### DATASET:
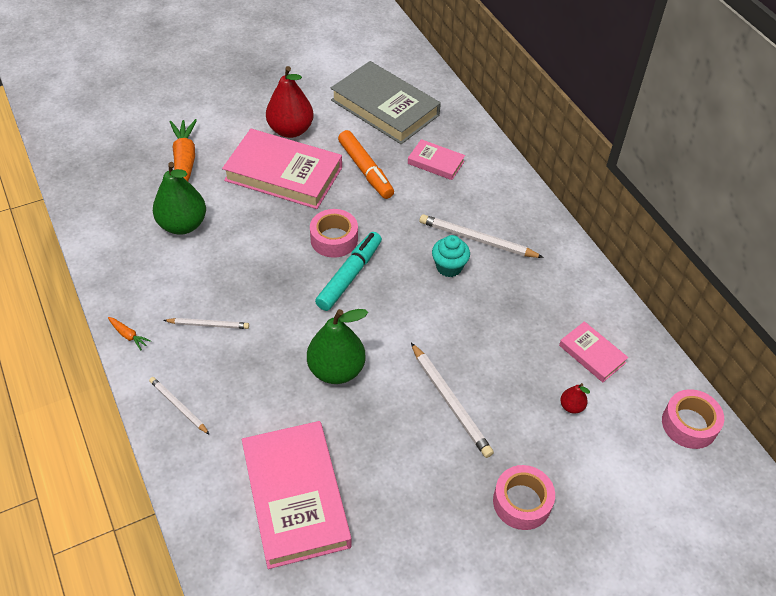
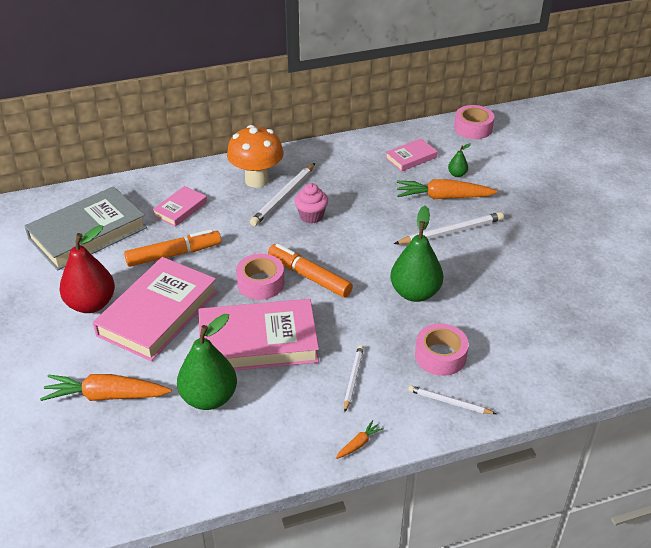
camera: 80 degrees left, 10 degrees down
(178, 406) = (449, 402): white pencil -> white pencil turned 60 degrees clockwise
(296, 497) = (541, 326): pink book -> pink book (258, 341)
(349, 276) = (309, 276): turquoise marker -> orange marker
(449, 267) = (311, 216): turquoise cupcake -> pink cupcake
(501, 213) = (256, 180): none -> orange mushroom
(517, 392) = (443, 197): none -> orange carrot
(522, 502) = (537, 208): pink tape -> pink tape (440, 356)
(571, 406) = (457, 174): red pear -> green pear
...
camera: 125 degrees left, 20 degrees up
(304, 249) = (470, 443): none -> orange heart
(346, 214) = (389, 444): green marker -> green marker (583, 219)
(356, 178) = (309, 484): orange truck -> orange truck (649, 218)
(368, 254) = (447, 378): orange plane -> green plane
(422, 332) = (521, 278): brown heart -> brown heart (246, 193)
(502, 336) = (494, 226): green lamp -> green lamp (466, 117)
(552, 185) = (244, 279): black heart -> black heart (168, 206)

### WHAT YOU WILL DO:
Extract exactly and only the lines above from the line containing "camera: 80 degrees left, 10 degrees down" through the line containing "(571, 406) = (457, 174): red", both end lines included.

### ANSWER BOX:
camera: 80 degrees left, 10 degrees down
(178, 406) = (449, 402): white pencil -> white pencil turned 60 degrees clockwise
(296, 497) = (541, 326): pink book -> pink book (258, 341)
(349, 276) = (309, 276): turquoise marker -> orange marker
(449, 267) = (311, 216): turquoise cupcake -> pink cupcake
(501, 213) = (256, 180): none -> orange mushroom
(517, 392) = (443, 197): none -> orange carrot
(522, 502) = (537, 208): pink tape -> pink tape (440, 356)
(571, 406) = (457, 174): red pear -> green pear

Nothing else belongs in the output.